# WORK REQUIRED:
Can you copy every line of text in the records below word for word, leaving out the pictures?

##############################

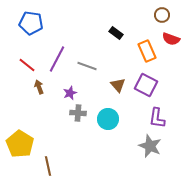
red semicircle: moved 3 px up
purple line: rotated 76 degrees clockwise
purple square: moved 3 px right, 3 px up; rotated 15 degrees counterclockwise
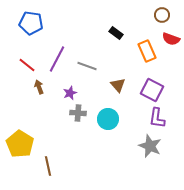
purple square: moved 6 px right, 5 px down
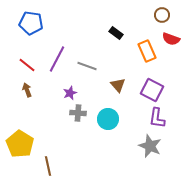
brown arrow: moved 12 px left, 3 px down
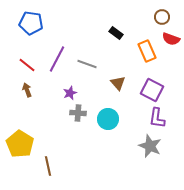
brown circle: moved 2 px down
gray line: moved 2 px up
brown triangle: moved 2 px up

##############################

# FINISHED EXERCISE:
red semicircle: moved 3 px up
purple line: rotated 76 degrees clockwise
purple square: moved 3 px right, 3 px up; rotated 15 degrees counterclockwise
purple square: moved 6 px right, 5 px down
brown arrow: moved 12 px left, 3 px down
brown circle: moved 2 px down
gray line: moved 2 px up
brown triangle: moved 2 px up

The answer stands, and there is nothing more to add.